_Task to carry out_:
Repeat all the lines below exactly, but omit the pictures.

_Recorded information_:
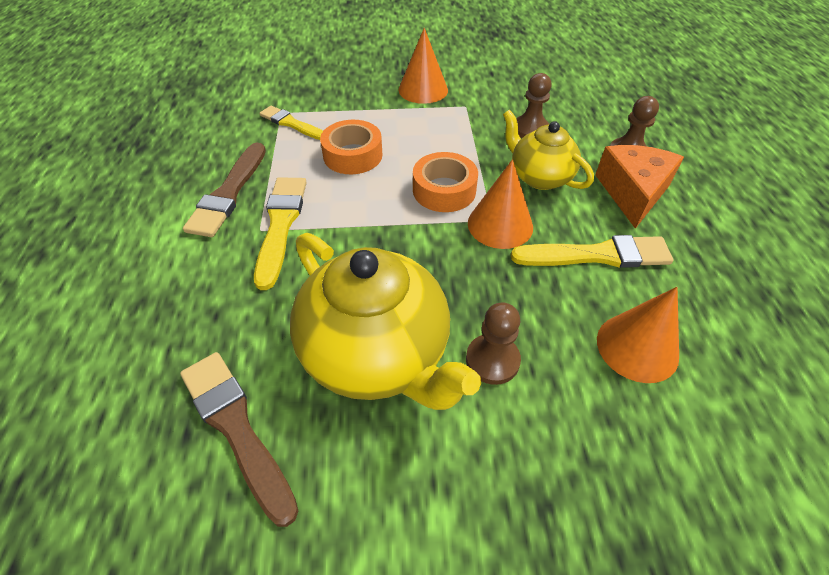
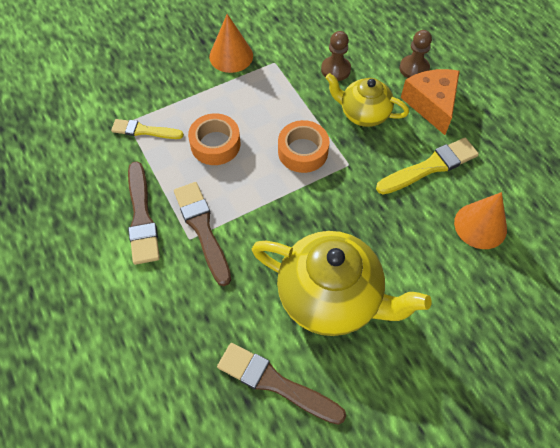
camera: 25 degrees left, 10 degrees up
(280, 225) = (202, 229): yellow brush -> brown brush
(492, 360) = (402, 271): brown pawn -> none
(500, 225) = (357, 167): orange cone -> none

_Exercise solution_:
camera: 25 degrees left, 10 degrees up
(280, 225) = (202, 229): yellow brush -> brown brush
(492, 360) = (402, 271): brown pawn -> none
(500, 225) = (357, 167): orange cone -> none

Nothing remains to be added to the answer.